Scene change data
◇ ◇ ◇ ◇ ◇

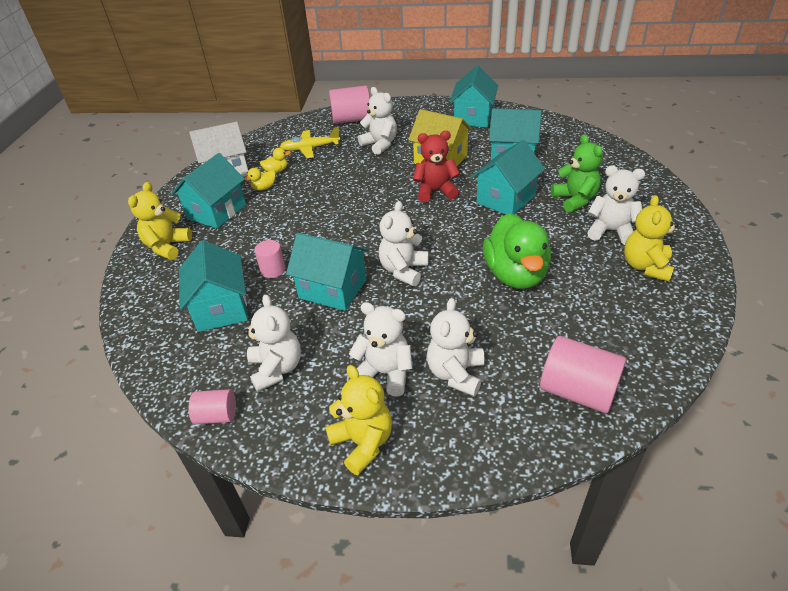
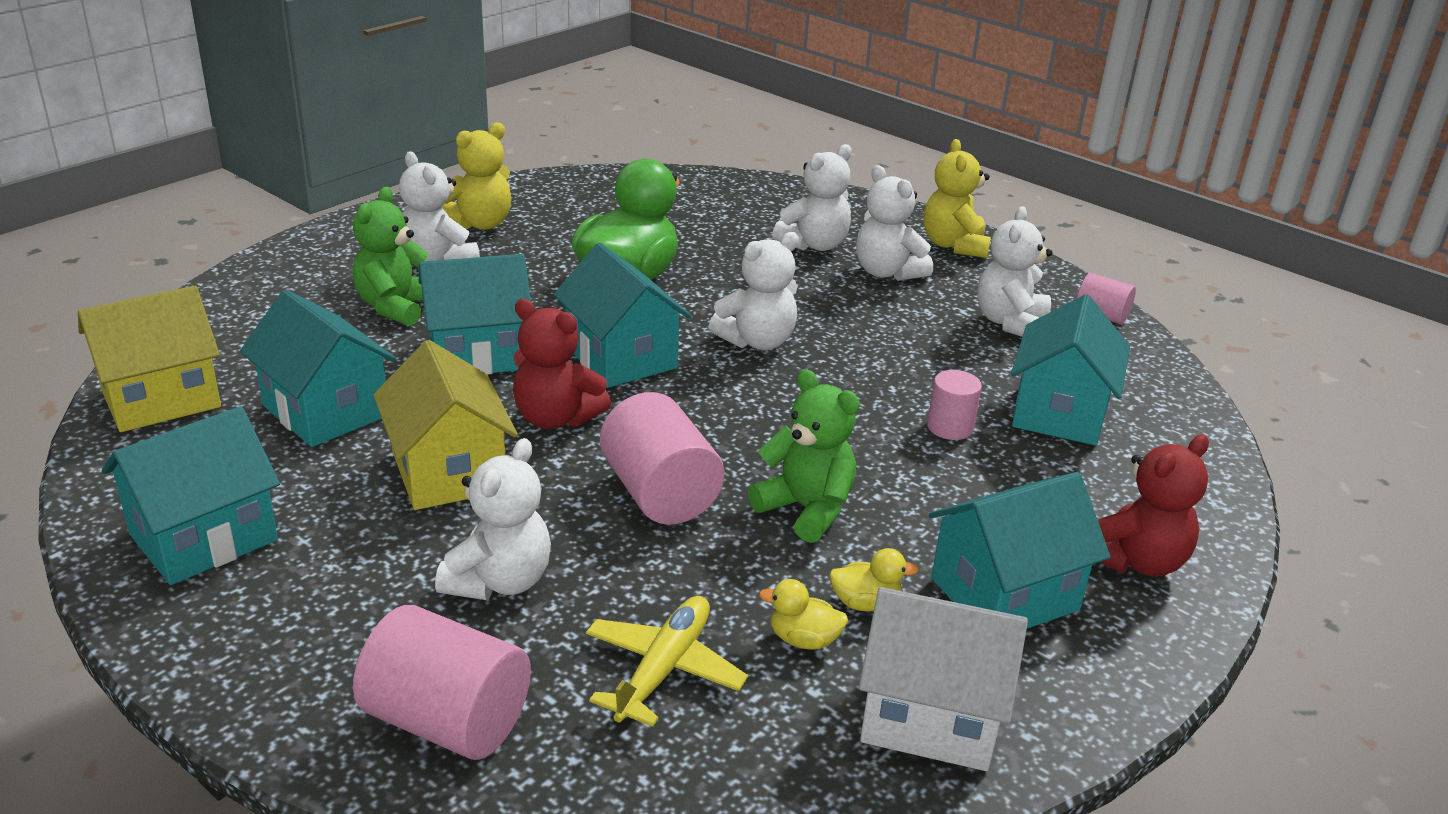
camera: 150 degrees left, 10 degrees down
(167, 246) = (1136, 561): yellow teddy bear -> red teddy bear
(307, 206) = (806, 509): none -> green teddy bear
(310, 148) = (663, 669): yellow plane -> yellow plane turned 90 degrees counterclockwise
(332, 289) = (877, 364): turquoise house -> turquoise house (621, 357)
(380, 144) = (499, 581): white teddy bear -> white teddy bear turned 150 degrees counterclockwise
(565, 134) = (161, 398): none -> yellow house
(577, 391) = (719, 196): pink cylinder -> pink cylinder (659, 493)

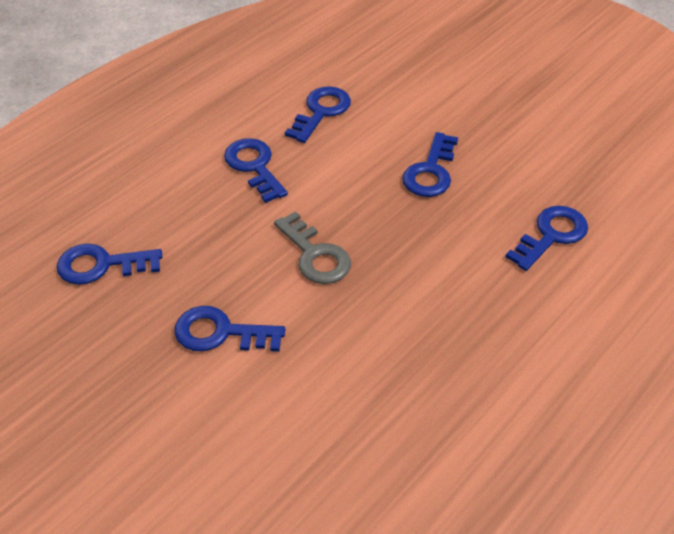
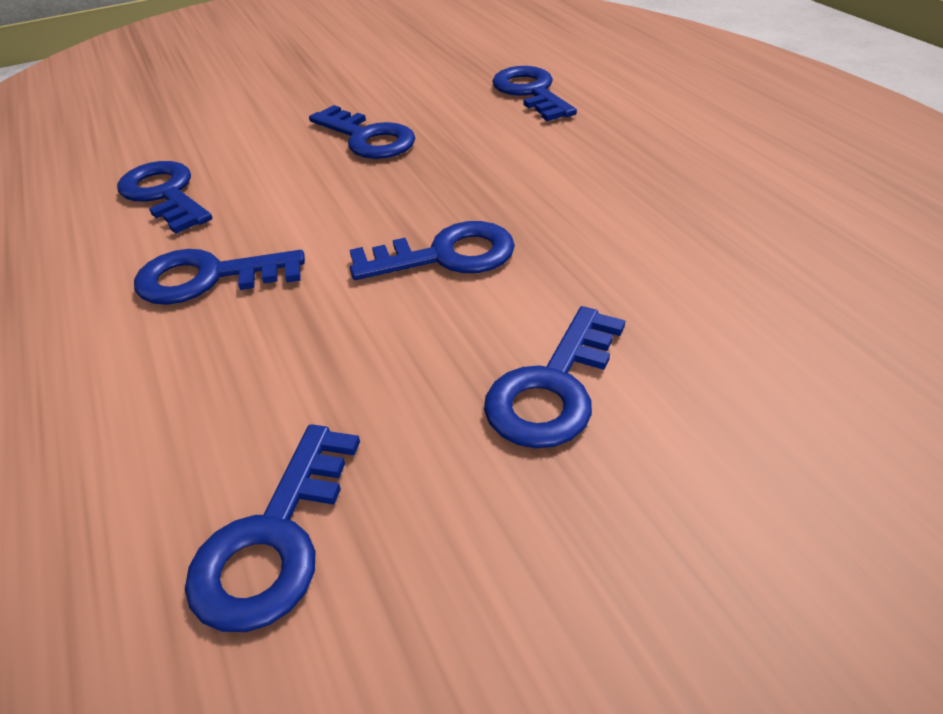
camera: 65 degrees left, 5 degrees down
(315, 255) = (446, 255): grey key -> blue key

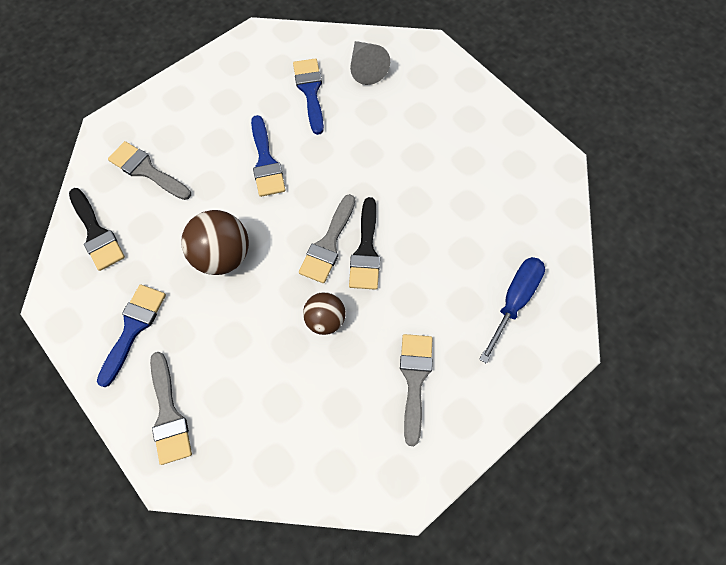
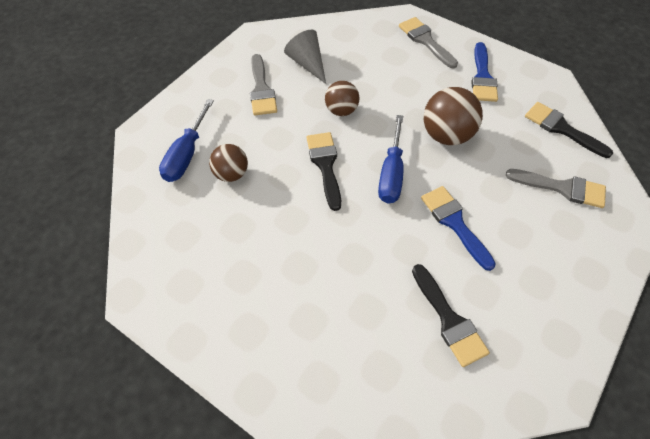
camera: 165 degrees right, 10 degrees down
(301, 225) = (391, 173): none -> blue screwdriver
(310, 91) = (449, 320): blue brush -> black brush
(328, 244) = (361, 163): grey brush -> none
(366, 68) = (395, 373): grey cone -> grey cone (307, 63)
(467, 264) = (231, 174): none -> brown ball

◇ ◇ ◇ ◇ ◇

From the records above, copy out the line with "(310, 148) = (663, 669): yellow", the line with "(380, 144) = (499, 581): white", and every line between them, word for word.

(310, 148) = (663, 669): yellow plane -> yellow plane turned 90 degrees counterclockwise
(332, 289) = (877, 364): turquoise house -> turquoise house (621, 357)
(380, 144) = (499, 581): white teddy bear -> white teddy bear turned 150 degrees counterclockwise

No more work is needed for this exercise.